**Your task**
Please return each record below exactly, with nothing left out.

*** Opening Data supplied ***

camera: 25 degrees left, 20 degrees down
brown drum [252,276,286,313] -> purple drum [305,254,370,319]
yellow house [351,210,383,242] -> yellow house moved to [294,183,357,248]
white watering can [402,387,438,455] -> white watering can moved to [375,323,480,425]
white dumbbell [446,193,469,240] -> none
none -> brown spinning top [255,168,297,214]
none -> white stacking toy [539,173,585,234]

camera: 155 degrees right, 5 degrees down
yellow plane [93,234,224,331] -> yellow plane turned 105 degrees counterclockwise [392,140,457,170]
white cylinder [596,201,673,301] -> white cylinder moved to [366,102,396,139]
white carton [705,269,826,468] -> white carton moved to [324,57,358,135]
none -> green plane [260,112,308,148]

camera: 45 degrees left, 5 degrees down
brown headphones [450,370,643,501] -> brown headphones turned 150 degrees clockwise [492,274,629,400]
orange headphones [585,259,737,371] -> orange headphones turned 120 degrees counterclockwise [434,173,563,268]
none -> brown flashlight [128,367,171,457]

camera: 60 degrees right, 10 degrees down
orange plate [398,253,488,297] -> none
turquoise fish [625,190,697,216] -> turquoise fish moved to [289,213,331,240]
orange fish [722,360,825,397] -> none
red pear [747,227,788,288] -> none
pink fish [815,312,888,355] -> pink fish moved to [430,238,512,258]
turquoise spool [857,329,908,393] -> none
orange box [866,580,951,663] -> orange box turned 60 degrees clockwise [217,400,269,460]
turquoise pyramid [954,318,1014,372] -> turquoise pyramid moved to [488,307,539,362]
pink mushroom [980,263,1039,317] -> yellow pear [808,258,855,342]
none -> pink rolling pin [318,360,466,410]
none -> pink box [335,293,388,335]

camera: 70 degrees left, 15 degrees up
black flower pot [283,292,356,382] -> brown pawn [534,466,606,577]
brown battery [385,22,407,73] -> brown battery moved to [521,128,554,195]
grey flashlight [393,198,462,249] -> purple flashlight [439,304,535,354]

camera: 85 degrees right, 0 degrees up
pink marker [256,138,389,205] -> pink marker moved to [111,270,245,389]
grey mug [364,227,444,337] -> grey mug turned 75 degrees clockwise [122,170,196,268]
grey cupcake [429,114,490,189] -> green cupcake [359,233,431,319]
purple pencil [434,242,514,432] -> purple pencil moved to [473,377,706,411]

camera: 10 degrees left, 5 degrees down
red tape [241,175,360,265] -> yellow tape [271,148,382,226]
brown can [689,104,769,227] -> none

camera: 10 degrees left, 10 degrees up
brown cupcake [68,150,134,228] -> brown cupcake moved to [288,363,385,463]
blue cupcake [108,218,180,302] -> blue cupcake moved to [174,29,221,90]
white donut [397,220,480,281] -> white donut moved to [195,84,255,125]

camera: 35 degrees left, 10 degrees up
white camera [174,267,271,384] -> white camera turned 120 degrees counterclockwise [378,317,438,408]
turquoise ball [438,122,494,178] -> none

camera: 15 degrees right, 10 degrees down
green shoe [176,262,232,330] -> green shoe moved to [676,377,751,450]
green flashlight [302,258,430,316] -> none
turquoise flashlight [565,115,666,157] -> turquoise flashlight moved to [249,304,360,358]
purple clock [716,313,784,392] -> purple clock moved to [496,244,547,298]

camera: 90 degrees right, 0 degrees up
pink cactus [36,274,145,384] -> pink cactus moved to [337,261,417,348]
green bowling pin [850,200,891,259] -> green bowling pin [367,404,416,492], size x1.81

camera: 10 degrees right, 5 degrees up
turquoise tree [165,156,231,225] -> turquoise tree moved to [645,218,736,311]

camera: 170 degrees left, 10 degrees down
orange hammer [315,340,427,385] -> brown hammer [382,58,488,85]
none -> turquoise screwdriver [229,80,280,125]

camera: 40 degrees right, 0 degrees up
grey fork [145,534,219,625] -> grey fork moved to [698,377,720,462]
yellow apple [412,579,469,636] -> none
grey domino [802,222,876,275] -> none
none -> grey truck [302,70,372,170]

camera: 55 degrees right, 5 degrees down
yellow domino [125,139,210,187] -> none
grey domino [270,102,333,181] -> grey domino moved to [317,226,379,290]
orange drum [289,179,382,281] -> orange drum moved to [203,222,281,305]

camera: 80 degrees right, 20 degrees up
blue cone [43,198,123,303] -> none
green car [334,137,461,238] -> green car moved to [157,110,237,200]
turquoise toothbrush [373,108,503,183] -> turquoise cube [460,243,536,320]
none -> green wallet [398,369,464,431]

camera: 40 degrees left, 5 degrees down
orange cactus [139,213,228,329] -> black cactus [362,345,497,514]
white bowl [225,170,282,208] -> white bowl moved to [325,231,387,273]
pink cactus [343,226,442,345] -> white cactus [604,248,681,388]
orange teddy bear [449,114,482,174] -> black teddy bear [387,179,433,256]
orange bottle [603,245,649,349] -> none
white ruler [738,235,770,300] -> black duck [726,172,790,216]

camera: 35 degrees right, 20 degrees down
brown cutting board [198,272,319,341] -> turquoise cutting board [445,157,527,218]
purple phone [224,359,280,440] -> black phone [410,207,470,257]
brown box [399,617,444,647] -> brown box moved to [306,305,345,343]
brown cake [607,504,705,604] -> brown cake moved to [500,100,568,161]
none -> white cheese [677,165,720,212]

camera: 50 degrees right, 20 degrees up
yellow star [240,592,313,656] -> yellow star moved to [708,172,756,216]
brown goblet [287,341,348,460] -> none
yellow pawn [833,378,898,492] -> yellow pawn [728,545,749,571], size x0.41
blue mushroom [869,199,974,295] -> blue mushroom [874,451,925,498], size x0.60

*** Closing Data supplied ***

**Response for this exercise**
camera: 25 degrees left, 20 degrees down
brown drum [252,276,286,313] -> purple drum [305,254,370,319]
yellow house [351,210,383,242] -> yellow house moved to [294,183,357,248]
white watering can [402,387,438,455] -> white watering can moved to [375,323,480,425]
white dumbbell [446,193,469,240] -> none
none -> brown spinning top [255,168,297,214]
none -> white stacking toy [539,173,585,234]

camera: 155 degrees right, 5 degrees down
yellow plane [93,234,224,331] -> yellow plane turned 105 degrees counterclockwise [392,140,457,170]
white cylinder [596,201,673,301] -> white cylinder moved to [366,102,396,139]
white carton [705,269,826,468] -> white carton moved to [324,57,358,135]
none -> green plane [260,112,308,148]

camera: 45 degrees left, 5 degrees down
brown headphones [450,370,643,501] -> brown headphones turned 150 degrees clockwise [492,274,629,400]
orange headphones [585,259,737,371] -> orange headphones turned 120 degrees counterclockwise [434,173,563,268]
none -> brown flashlight [128,367,171,457]

camera: 60 degrees right, 10 degrees down
orange plate [398,253,488,297] -> none
turquoise fish [625,190,697,216] -> turquoise fish moved to [289,213,331,240]
orange fish [722,360,825,397] -> none
red pear [747,227,788,288] -> none
pink fish [815,312,888,355] -> pink fish moved to [430,238,512,258]
turquoise spool [857,329,908,393] -> none
orange box [866,580,951,663] -> orange box turned 60 degrees clockwise [217,400,269,460]
turquoise pyramid [954,318,1014,372] -> turquoise pyramid moved to [488,307,539,362]
pink mushroom [980,263,1039,317] -> yellow pear [808,258,855,342]
none -> pink rolling pin [318,360,466,410]
none -> pink box [335,293,388,335]

camera: 70 degrees left, 15 degrees up
black flower pot [283,292,356,382] -> brown pawn [534,466,606,577]
brown battery [385,22,407,73] -> brown battery moved to [521,128,554,195]
grey flashlight [393,198,462,249] -> purple flashlight [439,304,535,354]

camera: 85 degrees right, 0 degrees up
pink marker [256,138,389,205] -> pink marker moved to [111,270,245,389]
grey mug [364,227,444,337] -> grey mug turned 75 degrees clockwise [122,170,196,268]
grey cupcake [429,114,490,189] -> green cupcake [359,233,431,319]
purple pencil [434,242,514,432] -> purple pencil moved to [473,377,706,411]

camera: 10 degrees left, 5 degrees down
red tape [241,175,360,265] -> yellow tape [271,148,382,226]
brown can [689,104,769,227] -> none

camera: 10 degrees left, 10 degrees up
brown cupcake [68,150,134,228] -> brown cupcake moved to [288,363,385,463]
blue cupcake [108,218,180,302] -> blue cupcake moved to [174,29,221,90]
white donut [397,220,480,281] -> white donut moved to [195,84,255,125]

camera: 35 degrees left, 10 degrees up
white camera [174,267,271,384] -> white camera turned 120 degrees counterclockwise [378,317,438,408]
turquoise ball [438,122,494,178] -> none

camera: 15 degrees right, 10 degrees down
green shoe [176,262,232,330] -> green shoe moved to [676,377,751,450]
green flashlight [302,258,430,316] -> none
turquoise flashlight [565,115,666,157] -> turquoise flashlight moved to [249,304,360,358]
purple clock [716,313,784,392] -> purple clock moved to [496,244,547,298]

camera: 90 degrees right, 0 degrees up
pink cactus [36,274,145,384] -> pink cactus moved to [337,261,417,348]
green bowling pin [850,200,891,259] -> green bowling pin [367,404,416,492], size x1.81

camera: 10 degrees right, 5 degrees up
turquoise tree [165,156,231,225] -> turquoise tree moved to [645,218,736,311]

camera: 170 degrees left, 10 degrees down
orange hammer [315,340,427,385] -> brown hammer [382,58,488,85]
none -> turquoise screwdriver [229,80,280,125]

camera: 40 degrees right, 0 degrees up
grey fork [145,534,219,625] -> grey fork moved to [698,377,720,462]
yellow apple [412,579,469,636] -> none
grey domino [802,222,876,275] -> none
none -> grey truck [302,70,372,170]

camera: 55 degrees right, 5 degrees down
yellow domino [125,139,210,187] -> none
grey domino [270,102,333,181] -> grey domino moved to [317,226,379,290]
orange drum [289,179,382,281] -> orange drum moved to [203,222,281,305]

camera: 80 degrees right, 20 degrees up
blue cone [43,198,123,303] -> none
green car [334,137,461,238] -> green car moved to [157,110,237,200]
turquoise toothbrush [373,108,503,183] -> turquoise cube [460,243,536,320]
none -> green wallet [398,369,464,431]

camera: 40 degrees left, 5 degrees down
orange cactus [139,213,228,329] -> black cactus [362,345,497,514]
white bowl [225,170,282,208] -> white bowl moved to [325,231,387,273]
pink cactus [343,226,442,345] -> white cactus [604,248,681,388]
orange teddy bear [449,114,482,174] -> black teddy bear [387,179,433,256]
orange bottle [603,245,649,349] -> none
white ruler [738,235,770,300] -> black duck [726,172,790,216]

camera: 35 degrees right, 20 degrees down
brown cutting board [198,272,319,341] -> turquoise cutting board [445,157,527,218]
purple phone [224,359,280,440] -> black phone [410,207,470,257]
brown box [399,617,444,647] -> brown box moved to [306,305,345,343]
brown cake [607,504,705,604] -> brown cake moved to [500,100,568,161]
none -> white cheese [677,165,720,212]

camera: 50 degrees right, 20 degrees up
yellow star [240,592,313,656] -> yellow star moved to [708,172,756,216]
brown goblet [287,341,348,460] -> none
yellow pawn [833,378,898,492] -> yellow pawn [728,545,749,571], size x0.41
blue mushroom [869,199,974,295] -> blue mushroom [874,451,925,498], size x0.60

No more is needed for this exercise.